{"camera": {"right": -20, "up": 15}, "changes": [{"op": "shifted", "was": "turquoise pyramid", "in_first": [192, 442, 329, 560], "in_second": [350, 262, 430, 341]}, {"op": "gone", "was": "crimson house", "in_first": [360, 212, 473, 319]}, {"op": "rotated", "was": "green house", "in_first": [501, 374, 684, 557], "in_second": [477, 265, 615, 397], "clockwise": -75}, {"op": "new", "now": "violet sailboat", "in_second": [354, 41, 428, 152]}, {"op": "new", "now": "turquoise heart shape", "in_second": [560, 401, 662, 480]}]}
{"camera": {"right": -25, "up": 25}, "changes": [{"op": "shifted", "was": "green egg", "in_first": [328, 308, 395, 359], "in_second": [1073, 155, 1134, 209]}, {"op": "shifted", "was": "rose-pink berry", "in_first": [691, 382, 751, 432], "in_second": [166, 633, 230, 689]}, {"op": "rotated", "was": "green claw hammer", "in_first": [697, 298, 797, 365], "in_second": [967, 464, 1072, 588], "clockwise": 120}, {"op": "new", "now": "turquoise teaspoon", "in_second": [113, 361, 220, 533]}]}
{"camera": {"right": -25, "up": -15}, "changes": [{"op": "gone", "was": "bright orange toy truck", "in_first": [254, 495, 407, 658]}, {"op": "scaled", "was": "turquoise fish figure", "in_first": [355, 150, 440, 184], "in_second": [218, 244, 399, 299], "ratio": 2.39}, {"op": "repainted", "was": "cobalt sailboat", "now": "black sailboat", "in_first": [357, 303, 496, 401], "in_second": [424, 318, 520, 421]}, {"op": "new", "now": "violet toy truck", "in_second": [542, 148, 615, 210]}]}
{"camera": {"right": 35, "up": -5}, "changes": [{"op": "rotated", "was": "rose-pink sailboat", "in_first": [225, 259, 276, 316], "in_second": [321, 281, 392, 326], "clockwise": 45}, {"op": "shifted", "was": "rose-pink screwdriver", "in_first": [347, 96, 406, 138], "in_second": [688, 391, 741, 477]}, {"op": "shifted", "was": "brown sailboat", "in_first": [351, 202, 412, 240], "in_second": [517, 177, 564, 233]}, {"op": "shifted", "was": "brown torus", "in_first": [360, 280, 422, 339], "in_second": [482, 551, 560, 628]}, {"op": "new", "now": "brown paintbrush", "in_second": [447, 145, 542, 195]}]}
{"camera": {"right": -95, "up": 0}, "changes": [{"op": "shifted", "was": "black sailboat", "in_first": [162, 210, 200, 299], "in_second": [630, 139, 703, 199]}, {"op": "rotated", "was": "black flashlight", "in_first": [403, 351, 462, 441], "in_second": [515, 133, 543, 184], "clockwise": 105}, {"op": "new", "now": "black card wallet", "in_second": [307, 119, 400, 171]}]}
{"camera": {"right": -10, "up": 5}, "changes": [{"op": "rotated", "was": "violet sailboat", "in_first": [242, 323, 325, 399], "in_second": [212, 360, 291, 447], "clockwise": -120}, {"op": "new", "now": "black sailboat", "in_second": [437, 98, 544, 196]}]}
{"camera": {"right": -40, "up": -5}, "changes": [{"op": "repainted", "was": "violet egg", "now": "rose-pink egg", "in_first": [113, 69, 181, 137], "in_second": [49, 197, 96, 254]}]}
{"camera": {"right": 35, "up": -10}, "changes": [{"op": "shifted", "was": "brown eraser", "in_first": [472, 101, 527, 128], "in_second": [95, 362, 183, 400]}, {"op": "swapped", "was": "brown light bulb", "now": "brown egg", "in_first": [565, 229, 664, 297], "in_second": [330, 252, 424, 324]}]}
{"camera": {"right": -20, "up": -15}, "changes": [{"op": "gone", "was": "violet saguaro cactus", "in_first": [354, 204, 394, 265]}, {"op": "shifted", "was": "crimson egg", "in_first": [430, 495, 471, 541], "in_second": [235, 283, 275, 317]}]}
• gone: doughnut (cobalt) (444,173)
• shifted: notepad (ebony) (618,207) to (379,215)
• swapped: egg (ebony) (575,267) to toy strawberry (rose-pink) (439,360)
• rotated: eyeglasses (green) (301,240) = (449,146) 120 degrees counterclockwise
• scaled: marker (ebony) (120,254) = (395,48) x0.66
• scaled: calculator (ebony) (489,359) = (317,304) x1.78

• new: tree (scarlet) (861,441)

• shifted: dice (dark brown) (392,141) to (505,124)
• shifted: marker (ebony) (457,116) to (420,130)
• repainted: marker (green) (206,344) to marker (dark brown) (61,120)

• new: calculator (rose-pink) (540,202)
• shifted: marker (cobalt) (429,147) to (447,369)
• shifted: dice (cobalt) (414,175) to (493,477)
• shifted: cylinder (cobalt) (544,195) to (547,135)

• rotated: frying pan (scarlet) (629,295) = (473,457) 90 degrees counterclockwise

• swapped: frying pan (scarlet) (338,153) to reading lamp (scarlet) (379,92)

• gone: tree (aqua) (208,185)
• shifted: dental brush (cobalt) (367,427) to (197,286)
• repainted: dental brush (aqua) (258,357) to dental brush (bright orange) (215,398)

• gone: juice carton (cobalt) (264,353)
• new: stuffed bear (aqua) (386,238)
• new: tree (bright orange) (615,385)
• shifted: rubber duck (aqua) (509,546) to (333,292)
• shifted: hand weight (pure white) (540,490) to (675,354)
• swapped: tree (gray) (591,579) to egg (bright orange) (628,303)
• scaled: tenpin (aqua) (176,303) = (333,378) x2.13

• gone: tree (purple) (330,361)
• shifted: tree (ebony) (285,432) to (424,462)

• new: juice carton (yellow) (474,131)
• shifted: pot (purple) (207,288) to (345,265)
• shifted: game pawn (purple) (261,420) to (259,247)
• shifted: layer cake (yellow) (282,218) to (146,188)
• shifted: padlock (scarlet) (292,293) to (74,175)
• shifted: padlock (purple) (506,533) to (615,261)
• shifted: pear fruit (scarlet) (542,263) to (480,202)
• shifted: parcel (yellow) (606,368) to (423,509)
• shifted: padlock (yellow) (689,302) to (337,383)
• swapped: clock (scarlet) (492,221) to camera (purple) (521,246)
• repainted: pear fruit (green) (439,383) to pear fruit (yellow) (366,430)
##########
Work order: From the records above, reproduce exactly the lines from the one with "doughnut (cobalt) (444,173)" to the one with "(120,254) = (395,48) x0.66", both included, and no others.

Reply:
• gone: doughnut (cobalt) (444,173)
• shifted: notepad (ebony) (618,207) to (379,215)
• swapped: egg (ebony) (575,267) to toy strawberry (rose-pink) (439,360)
• rotated: eyeglasses (green) (301,240) = (449,146) 120 degrees counterclockwise
• scaled: marker (ebony) (120,254) = (395,48) x0.66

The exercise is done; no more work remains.